• **What to do**: Update the listing below by replacing "point_idx" with "point_id" wherever it appears and keeping every other line unchanged. Leave the pictures out of your answer.

══════

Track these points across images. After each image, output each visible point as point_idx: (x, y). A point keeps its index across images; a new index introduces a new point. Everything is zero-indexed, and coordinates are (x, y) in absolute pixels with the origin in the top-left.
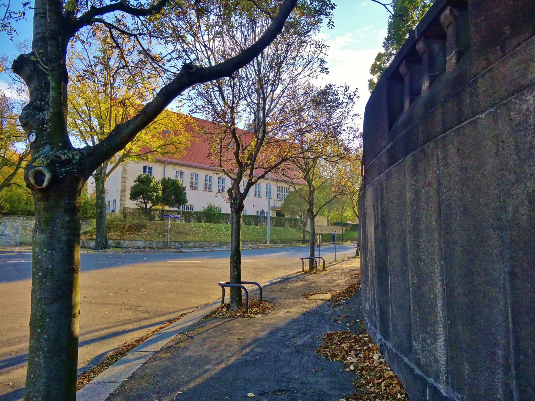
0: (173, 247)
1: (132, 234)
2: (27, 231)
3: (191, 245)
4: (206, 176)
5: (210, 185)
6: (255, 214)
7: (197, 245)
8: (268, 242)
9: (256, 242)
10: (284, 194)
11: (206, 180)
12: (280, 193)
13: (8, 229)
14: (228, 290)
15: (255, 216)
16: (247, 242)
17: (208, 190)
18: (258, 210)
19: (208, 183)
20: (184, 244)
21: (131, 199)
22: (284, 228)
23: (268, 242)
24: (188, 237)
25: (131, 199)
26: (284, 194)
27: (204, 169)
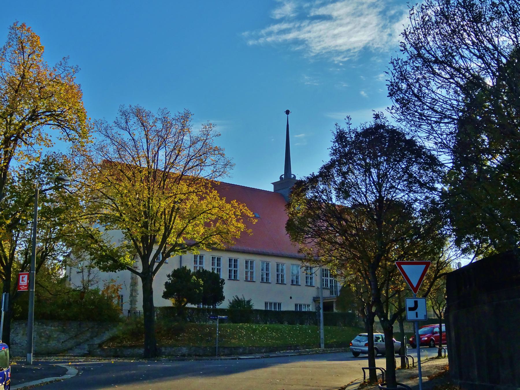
0: (222, 354)
1: (170, 339)
2: (43, 338)
3: (241, 350)
4: (230, 260)
5: (235, 272)
6: (293, 309)
7: (247, 351)
8: (323, 346)
9: (308, 346)
10: (329, 278)
11: (230, 266)
12: (324, 278)
13: (19, 337)
14: (367, 372)
15: (293, 311)
16: (298, 346)
17: (233, 278)
18: (267, 301)
19: (233, 269)
20: (233, 349)
21: (163, 297)
22: (337, 328)
23: (323, 346)
24: (233, 341)
25: (163, 297)
26: (329, 278)
27: (244, 252)
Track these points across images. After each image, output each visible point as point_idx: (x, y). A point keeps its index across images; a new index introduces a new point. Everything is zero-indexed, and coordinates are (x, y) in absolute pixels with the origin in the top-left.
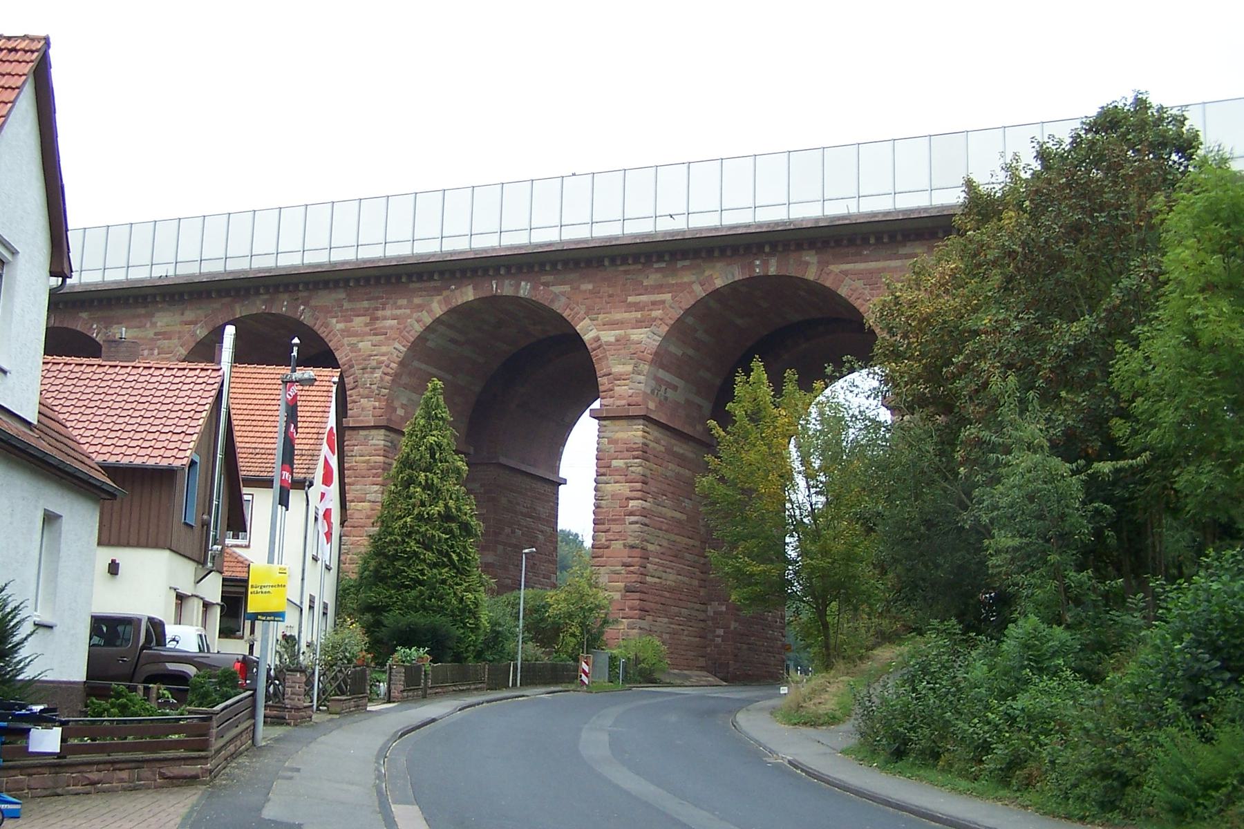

══════

• **Output for this exercise**:
Track these points across images. After each image, output each visible point as point_id: (x, y). A point keeps its index across images; a new index introduces a new point. Everything is zero-indexed, and coordinates are (x, y) in absolute pixels with the origin in the top-left.
0: (173, 247)
1: (132, 234)
2: (27, 231)
3: (191, 245)
4: (206, 176)
5: (210, 185)
6: (255, 214)
7: (197, 245)
8: (268, 242)
9: (256, 242)
10: (284, 194)
11: (206, 180)
12: (280, 193)
13: (8, 229)
14: (228, 290)
15: (255, 216)
16: (247, 242)
17: (208, 190)
18: (258, 210)
19: (208, 183)
20: (184, 244)
21: (131, 199)
22: (284, 228)
23: (268, 242)
24: (188, 237)
25: (131, 199)
26: (284, 194)
27: (204, 169)
0: (222, 354)
1: (170, 339)
2: (43, 338)
3: (241, 350)
4: (230, 260)
5: (235, 272)
6: (293, 309)
7: (247, 351)
8: (323, 346)
9: (308, 346)
10: (329, 278)
11: (230, 266)
12: (324, 278)
13: (19, 337)
14: (367, 372)
15: (293, 311)
16: (298, 346)
17: (233, 278)
18: (267, 301)
19: (233, 269)
20: (233, 349)
21: (163, 297)
22: (337, 328)
23: (323, 346)
24: (233, 341)
25: (163, 297)
26: (329, 278)
27: (244, 252)
Track these points across images. After each image, output each visible point as point_id: (x, y). A point keeps its index across images; a new index introduces a new point. Everything is zero-indexed, and coordinates are (x, y) in absolute pixels with the origin in the top-left.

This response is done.